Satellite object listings
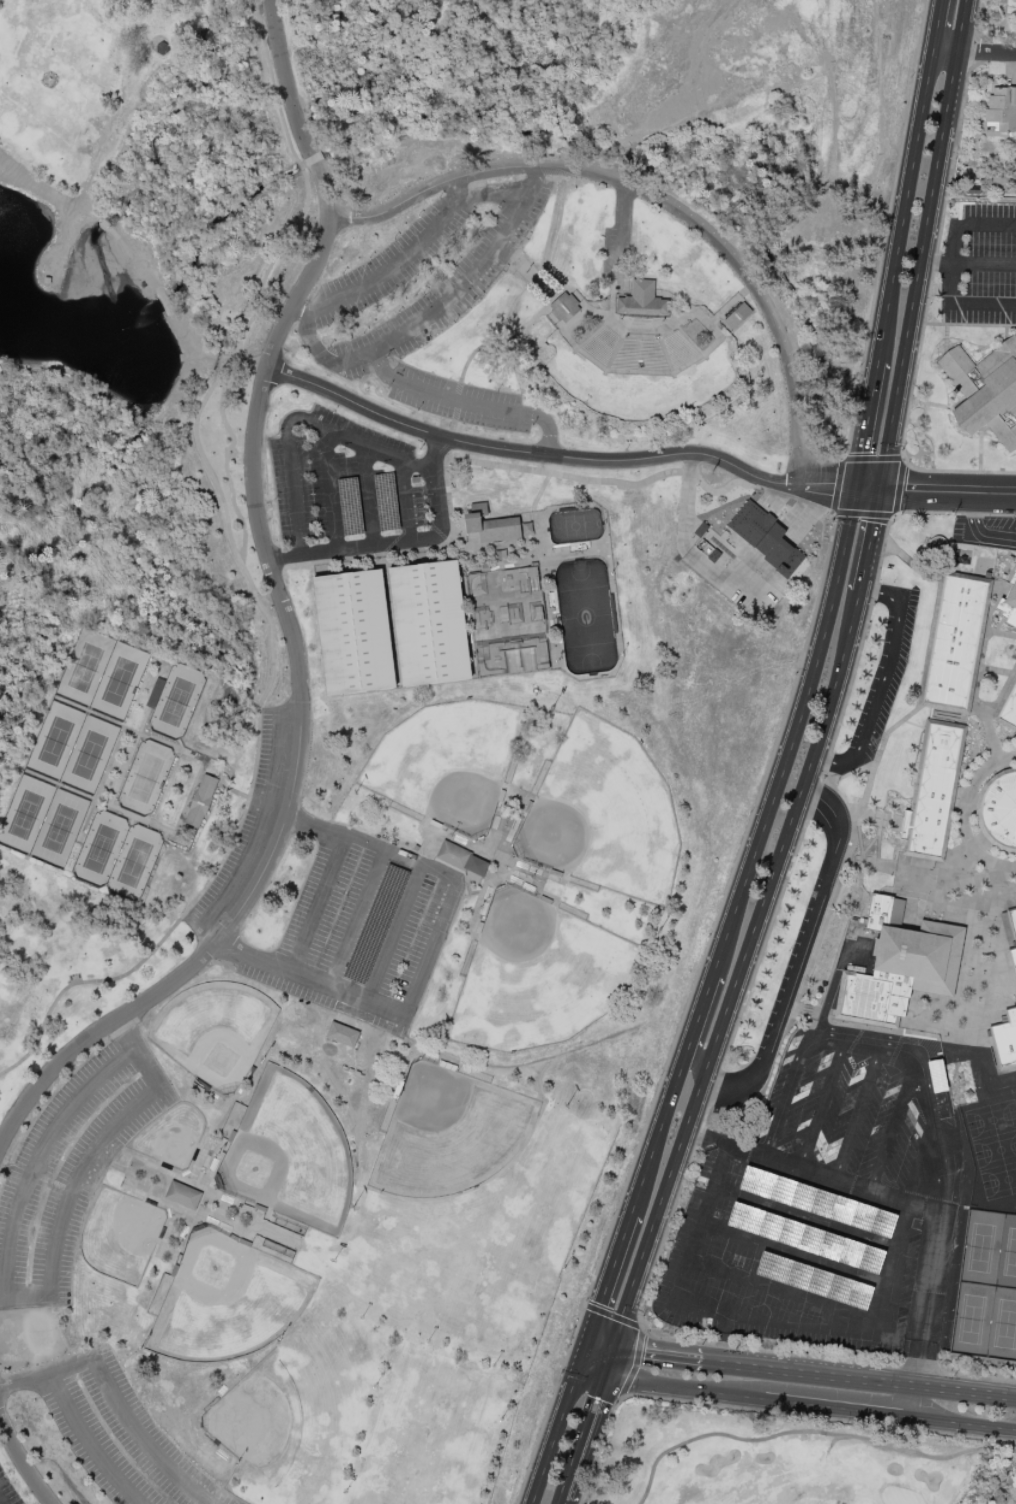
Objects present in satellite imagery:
building: (1013, 1)
road: (256, 16)
road: (936, 24)
building: (162, 48)
road: (973, 51)
road: (287, 78)
road: (623, 83)
road: (277, 98)
building: (1002, 109)
road: (480, 155)
road: (313, 162)
road: (7, 166)
road: (300, 168)
road: (472, 172)
road: (482, 194)
road: (904, 205)
road: (87, 216)
road: (986, 225)
road: (555, 227)
road: (622, 234)
road: (885, 238)
road: (924, 244)
road: (937, 263)
road: (952, 263)
road: (984, 263)
road: (391, 268)
building: (52, 277)
parking lot: (420, 278)
road: (536, 278)
road: (461, 287)
road: (930, 287)
road: (164, 303)
building: (643, 303)
road: (763, 303)
road: (982, 303)
building: (564, 309)
building: (737, 316)
road: (970, 325)
road: (520, 332)
road: (310, 338)
road: (194, 344)
road: (248, 364)
building: (985, 391)
parking lot: (458, 400)
road: (467, 404)
road: (932, 404)
road: (222, 408)
road: (299, 418)
road: (866, 424)
road: (528, 452)
road: (845, 459)
parking lot: (344, 481)
road: (645, 481)
road: (826, 485)
traffic signals: (855, 487)
traffic signals: (881, 489)
road: (330, 490)
road: (935, 491)
road: (368, 497)
road: (405, 501)
parking lot: (772, 502)
road: (891, 515)
road: (808, 516)
building: (489, 526)
building: (700, 530)
road: (978, 532)
building: (765, 537)
road: (402, 541)
road: (869, 545)
road: (421, 549)
road: (692, 556)
building: (518, 581)
road: (285, 583)
road: (277, 587)
road: (262, 594)
building: (1008, 607)
building: (514, 614)
building: (481, 618)
park: (508, 621)
building: (429, 624)
building: (353, 633)
building: (954, 643)
building: (510, 657)
road: (273, 662)
road: (995, 670)
park: (101, 674)
park: (386, 681)
road: (977, 681)
road: (884, 682)
building: (154, 693)
park: (176, 702)
road: (300, 703)
building: (1007, 707)
road: (143, 721)
road: (128, 729)
road: (793, 734)
road: (990, 735)
road: (179, 744)
road: (881, 746)
park: (71, 749)
road: (110, 765)
road: (121, 769)
road: (849, 773)
park: (144, 778)
road: (199, 778)
road: (208, 782)
road: (834, 788)
building: (933, 791)
road: (234, 792)
road: (190, 797)
road: (960, 800)
building: (200, 801)
road: (98, 802)
building: (998, 811)
road: (964, 813)
park: (42, 821)
road: (87, 821)
road: (871, 826)
road: (164, 835)
road: (373, 844)
building: (452, 855)
park: (116, 856)
road: (979, 880)
road: (318, 905)
building: (878, 912)
road: (358, 918)
road: (825, 920)
parking lot: (362, 930)
road: (394, 932)
building: (1013, 949)
road: (250, 956)
road: (794, 971)
building: (901, 973)
road: (739, 974)
road: (685, 1010)
road: (699, 1014)
building: (342, 1035)
building: (1005, 1040)
road: (730, 1045)
road: (882, 1046)
road: (822, 1104)
road: (858, 1113)
park: (401, 1118)
road: (892, 1126)
road: (657, 1135)
park: (995, 1147)
road: (38, 1157)
road: (84, 1164)
parking lot: (71, 1167)
road: (812, 1172)
parking lot: (817, 1194)
building: (182, 1196)
road: (805, 1216)
park: (981, 1249)
road: (794, 1253)
park: (1007, 1255)
road: (609, 1277)
road: (783, 1290)
road: (923, 1316)
road: (754, 1320)
park: (972, 1320)
park: (1002, 1327)
road: (643, 1332)
traffic signals: (590, 1335)
road: (601, 1339)
road: (723, 1340)
traffic signals: (613, 1344)
road: (586, 1348)
road: (608, 1357)
road: (656, 1357)
traffic signals: (582, 1361)
road: (593, 1366)
traffic signals: (604, 1371)
road: (859, 1380)
road: (682, 1389)
road: (114, 1397)
road: (836, 1409)
road: (610, 1419)
road: (962, 1424)
road: (557, 1432)
parking lot: (116, 1434)
road: (581, 1434)
road: (89, 1442)
park: (774, 1445)
road: (23, 1462)
parking lot: (8, 1490)
road: (2, 1500)
road: (558, 1501)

§ **WORK INSTRUCTION**: Scan the records above for the string "signals", then select every line that holds it.

§ **RESULT FOR THIS TASK**:
traffic signals: (855, 487)
traffic signals: (881, 489)
traffic signals: (590, 1335)
traffic signals: (613, 1344)
traffic signals: (582, 1361)
traffic signals: (604, 1371)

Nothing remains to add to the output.